**PROBLEM DESCRIPTION**: Scan the data below for lines holding the word "green", and copy each line found.

-- Opening Marker --

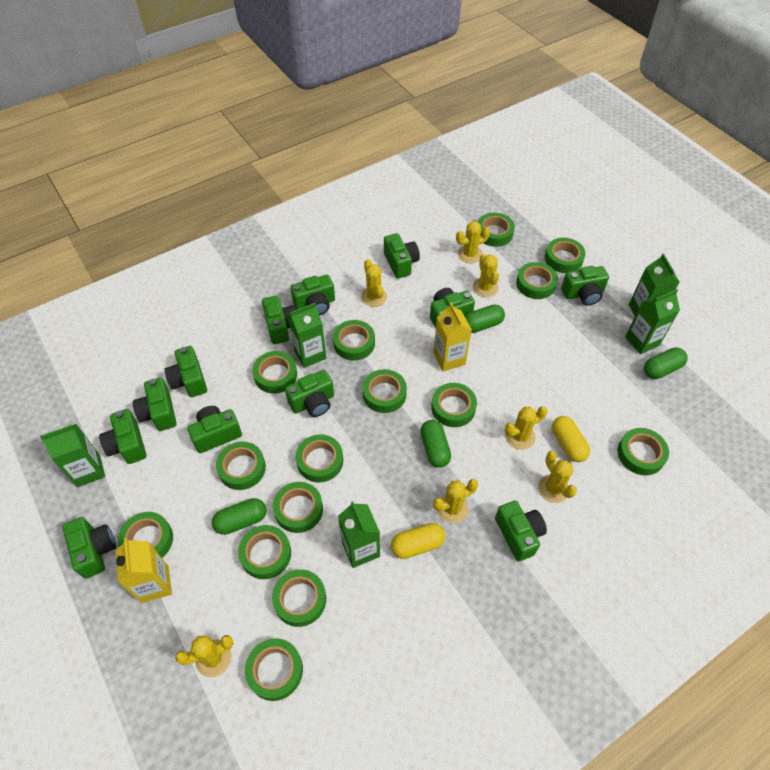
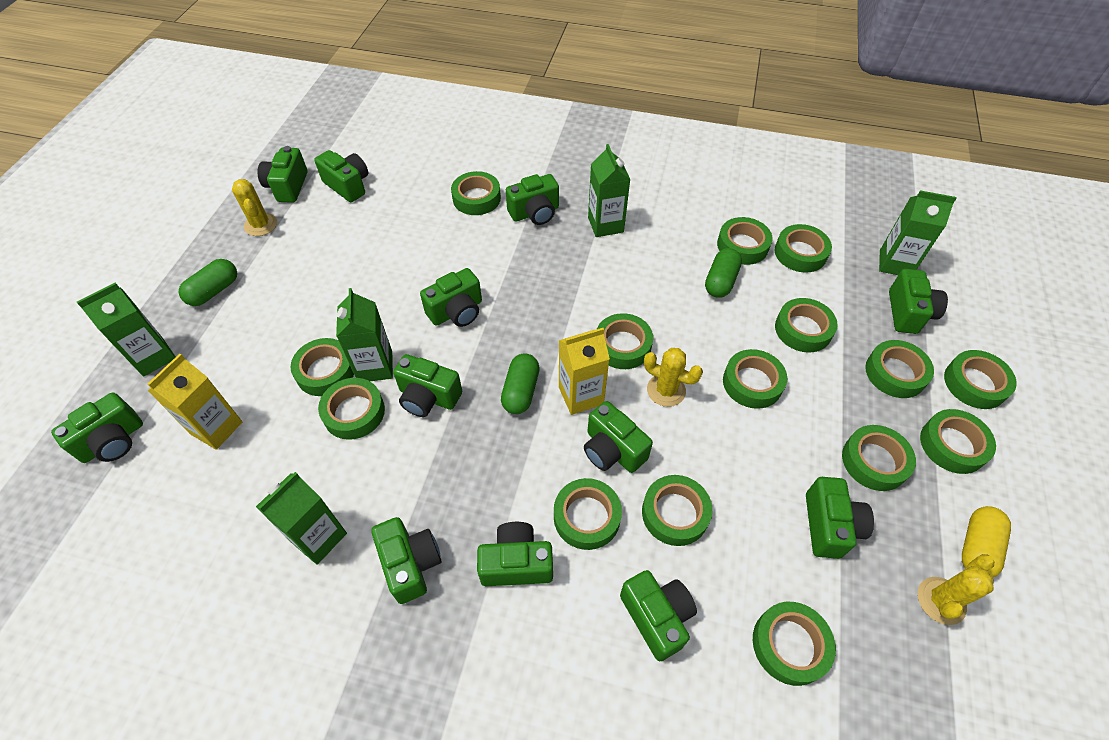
green capsule: 4 -> 3
yellow cactus: 7 -> 3
yellow capsule: 2 -> 1

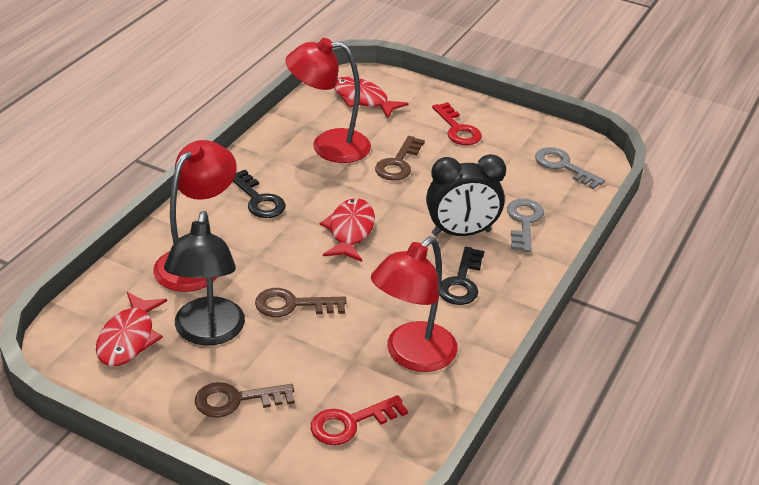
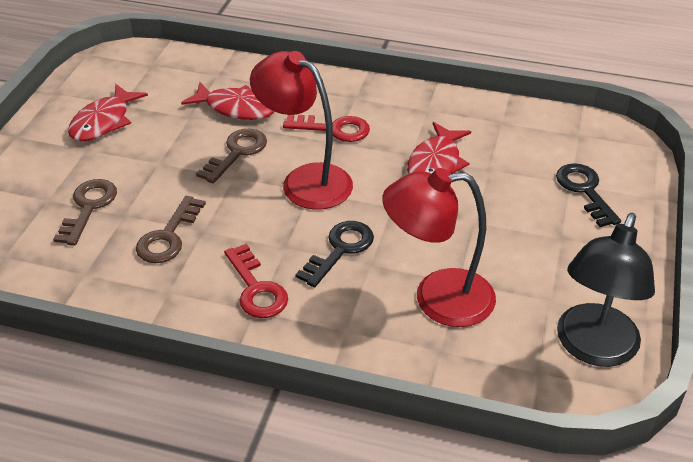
black clock: 1 -> 0
grey key: 2 -> 0
red lamp: 3 -> 2

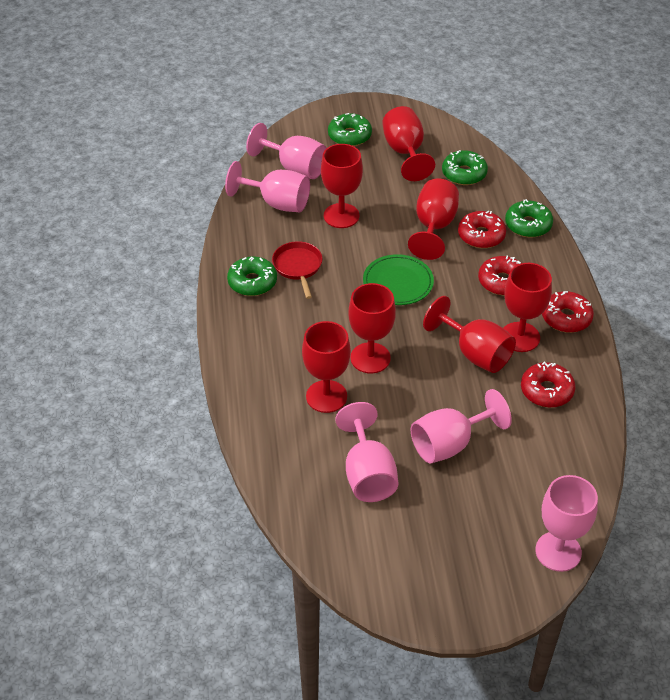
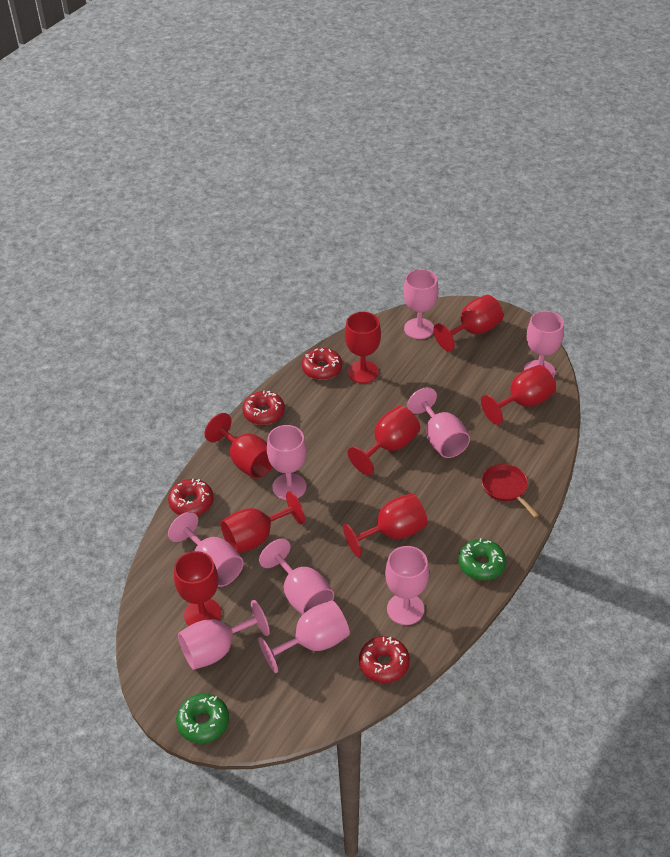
green donut: 4 -> 2
green plate: 1 -> 0
pink goblet: 5 -> 9
red goblet: 7 -> 8

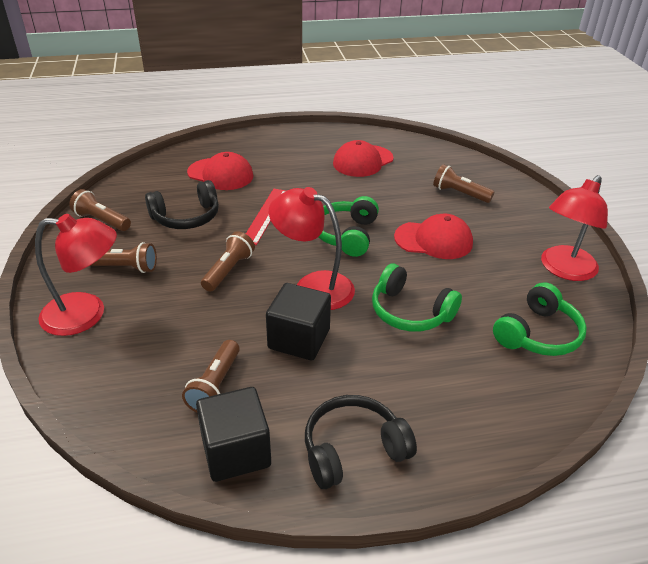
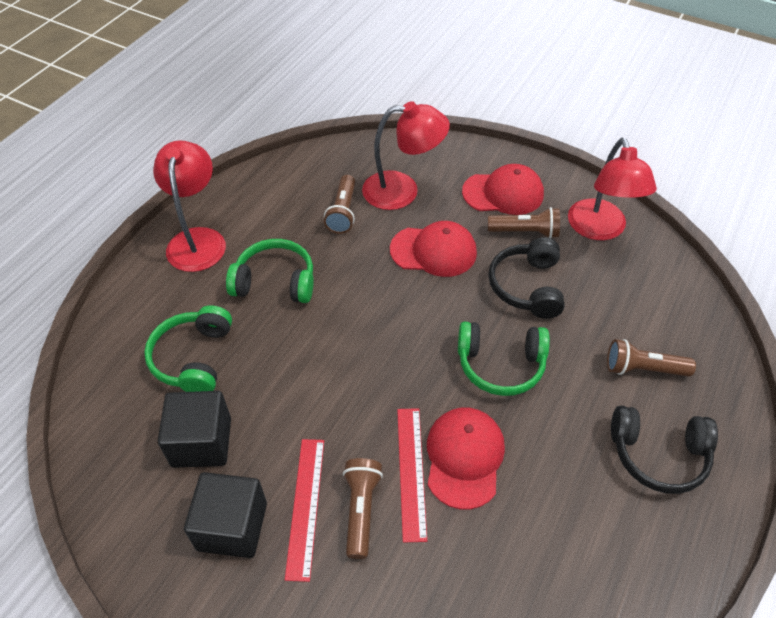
brown flashlight: 5 -> 4
red ruler: 1 -> 2

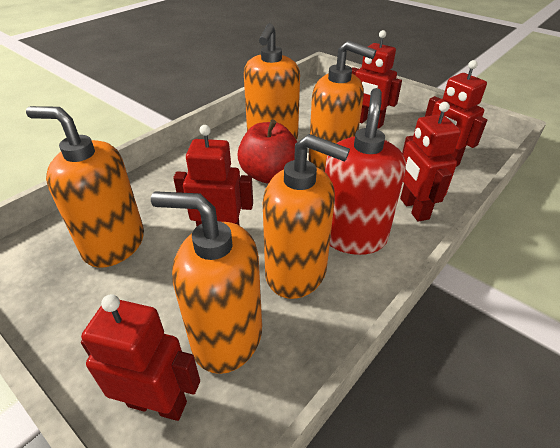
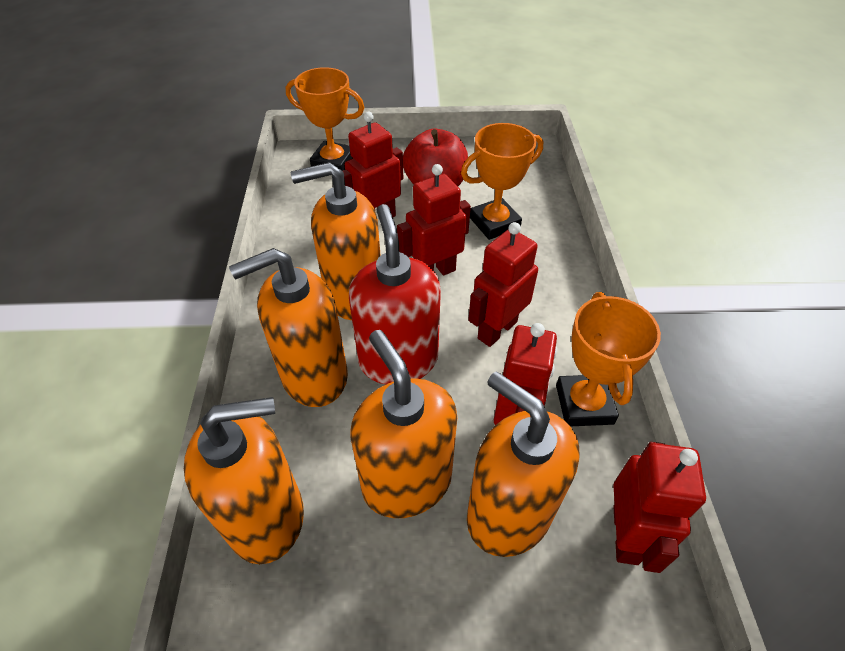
orange trophy: 0 -> 3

-- Closing Marker --

**SOLVED EXERCISE**:
green capsule: 4 -> 3
green donut: 4 -> 2
green plate: 1 -> 0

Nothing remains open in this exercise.